● **Instructions to follow**: Return the entries below in their exact form, leaving the pictures out.

[Records drawn from a dataset]
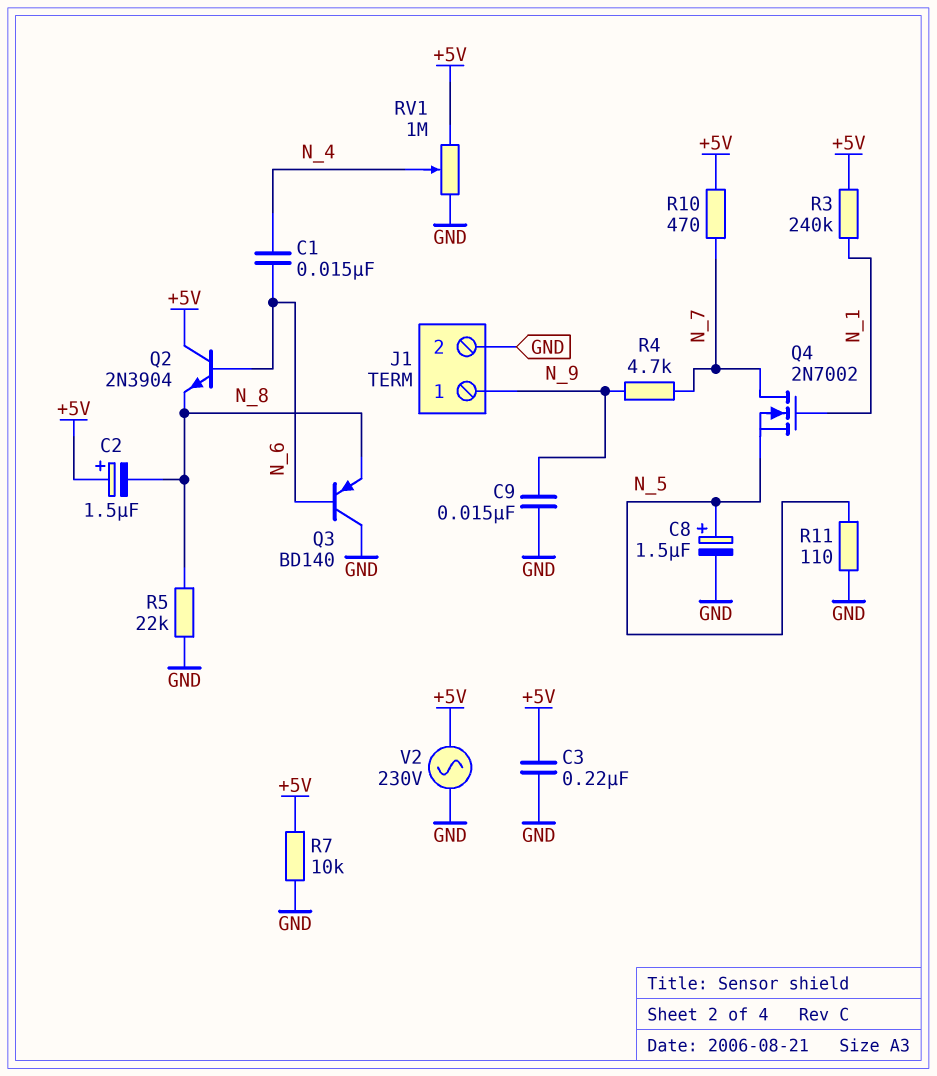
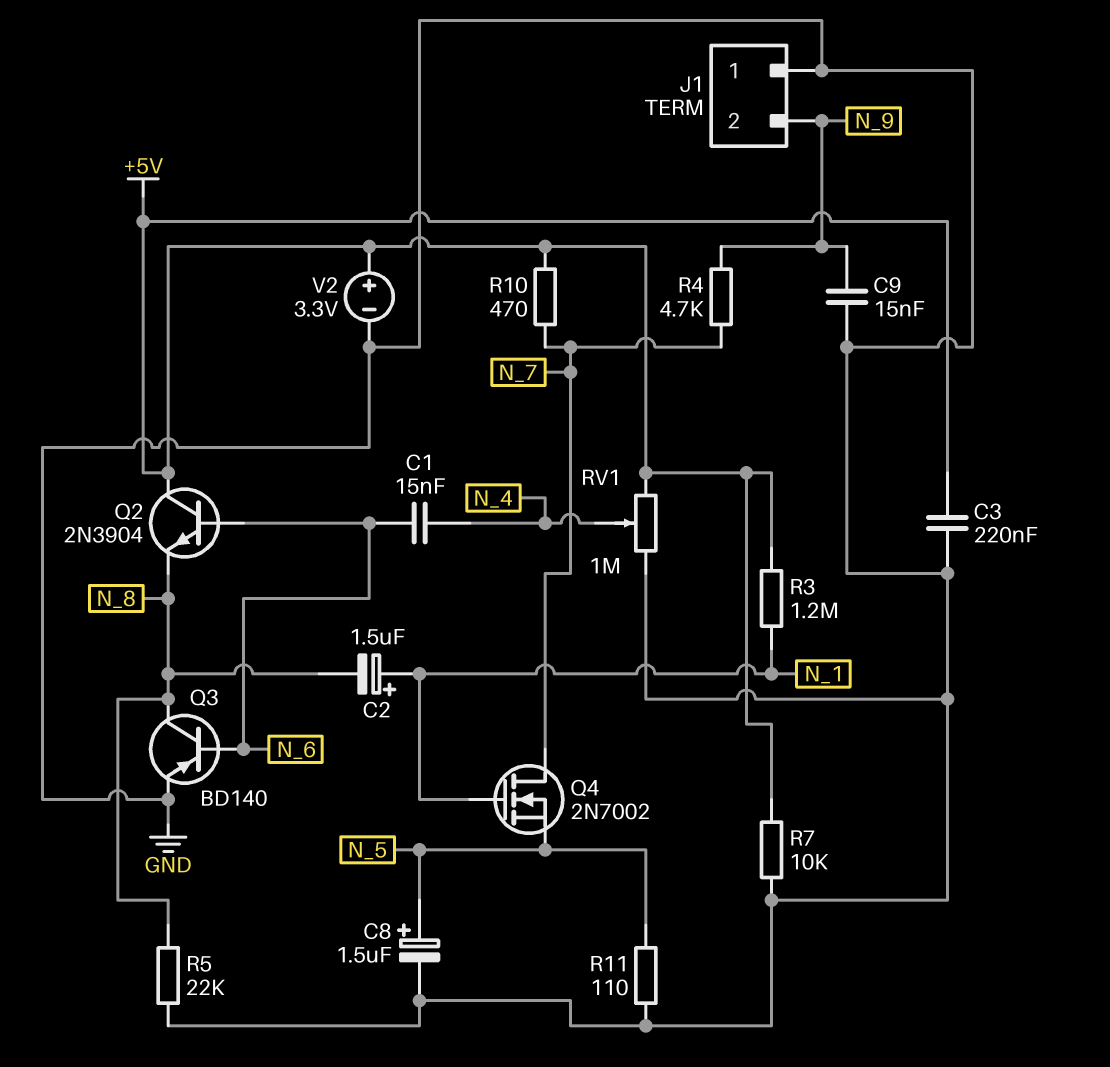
C2: 1.5uF (plus +5V, minus N_8) -> 1.5uF (plus N_1, minus N_8)
J1 pin 1: N_9 -> GND
J1 pin 2: GND -> N_9
Q3: PNP BD140 (B N_6, C GND, E N_8) -> PNP BD140 (B N_6, C N_8, E GND)
R3: 240k (+5V, N_1) -> 1.2M (+5V, N_1)
V2: AC 230V (+5V, GND) -> 3.3V (plus +5V, minus GND)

● **Answer section**:
C2: 1.5uF (plus +5V, minus N_8) -> 1.5uF (plus N_1, minus N_8)
J1 pin 1: N_9 -> GND
J1 pin 2: GND -> N_9
Q3: PNP BD140 (B N_6, C GND, E N_8) -> PNP BD140 (B N_6, C N_8, E GND)
R3: 240k (+5V, N_1) -> 1.2M (+5V, N_1)
V2: AC 230V (+5V, GND) -> 3.3V (plus +5V, minus GND)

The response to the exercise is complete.